ASSIGNED TASK: From the listing below, pull each line that includes "degrees".
BEGIN AVAILABLE RECORDS
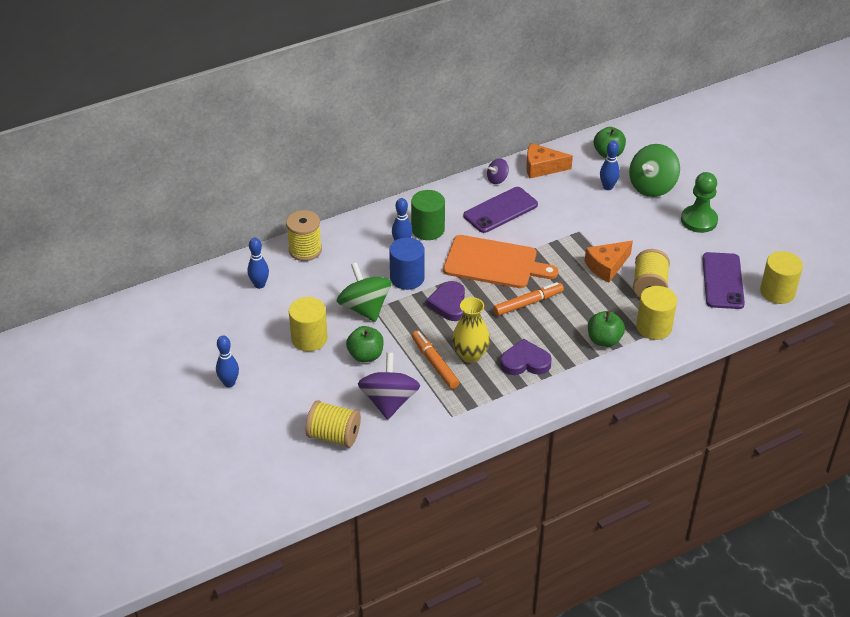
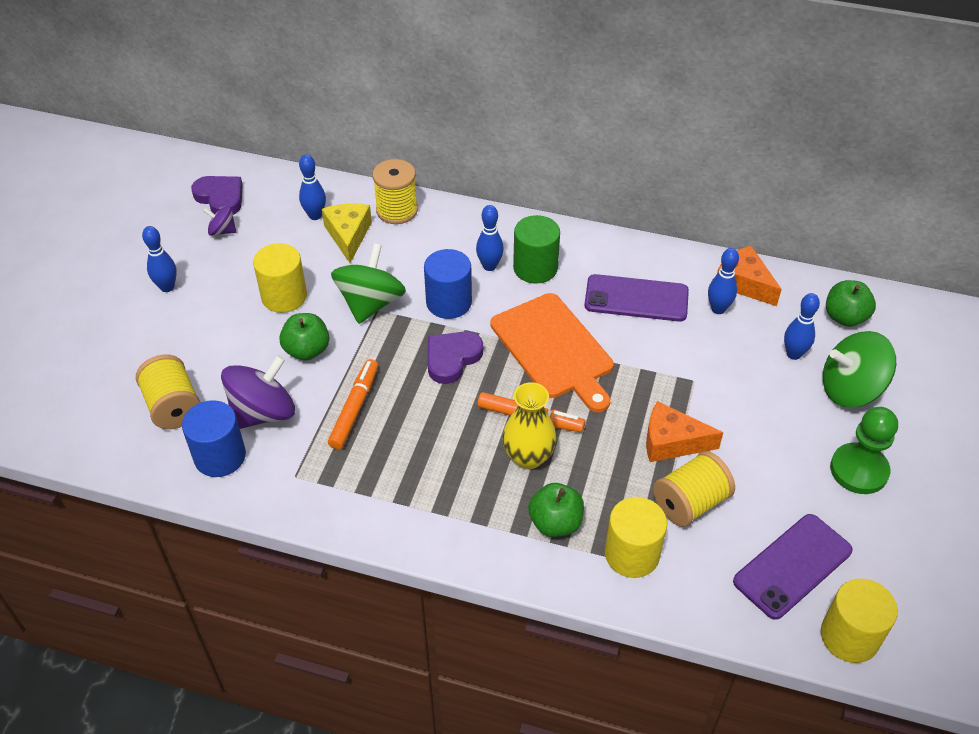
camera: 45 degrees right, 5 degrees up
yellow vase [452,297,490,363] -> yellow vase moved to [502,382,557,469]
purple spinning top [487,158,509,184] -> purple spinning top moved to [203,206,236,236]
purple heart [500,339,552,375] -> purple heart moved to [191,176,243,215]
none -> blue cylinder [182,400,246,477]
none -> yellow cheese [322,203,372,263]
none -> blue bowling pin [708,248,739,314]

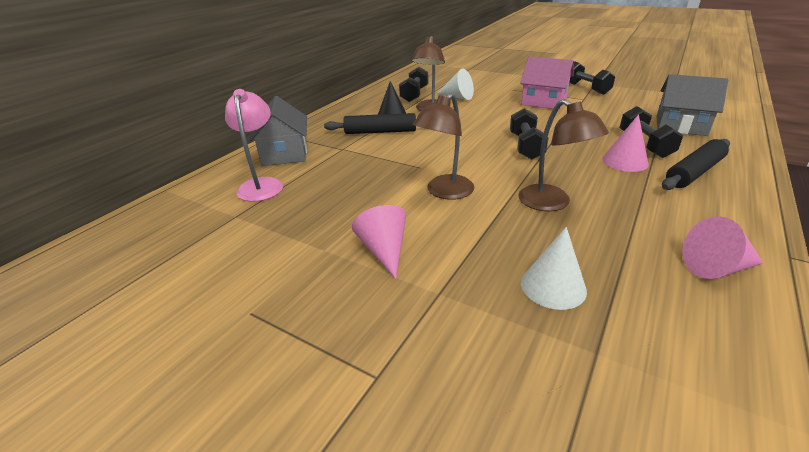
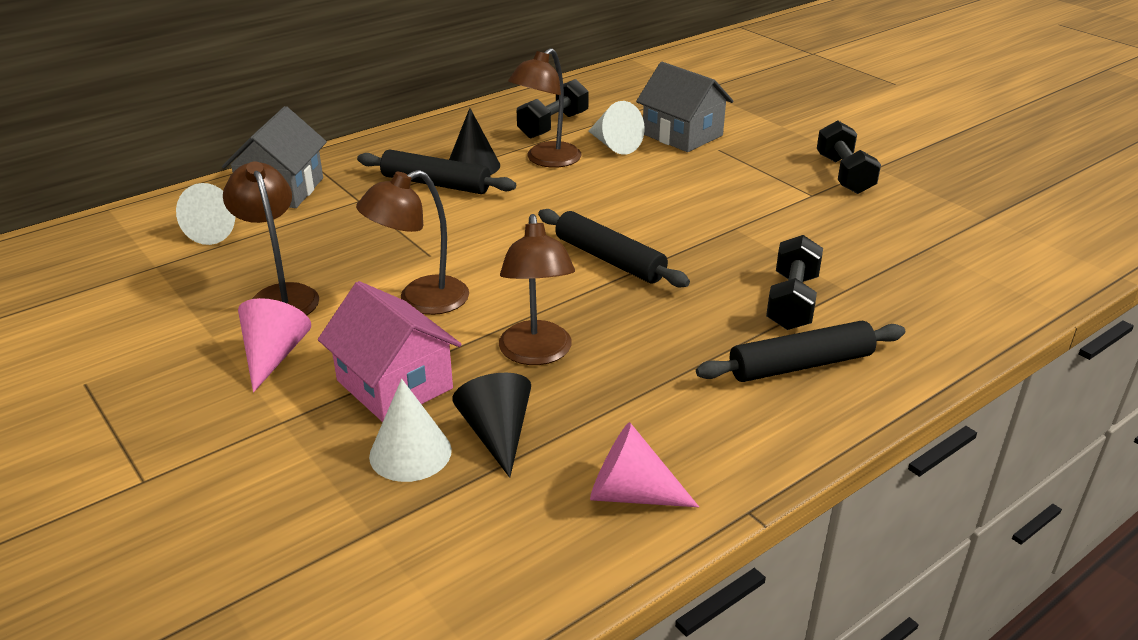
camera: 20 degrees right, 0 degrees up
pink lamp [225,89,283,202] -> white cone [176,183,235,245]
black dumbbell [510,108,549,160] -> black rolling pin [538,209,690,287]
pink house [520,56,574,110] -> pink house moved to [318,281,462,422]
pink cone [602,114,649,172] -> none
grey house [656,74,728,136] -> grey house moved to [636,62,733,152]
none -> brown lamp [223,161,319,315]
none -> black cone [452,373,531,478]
END AVAILABLE RECORDS
EXERCISE RESULT:
camera: 45 degrees right, 5 degrees up
camera: 20 degrees right, 0 degrees up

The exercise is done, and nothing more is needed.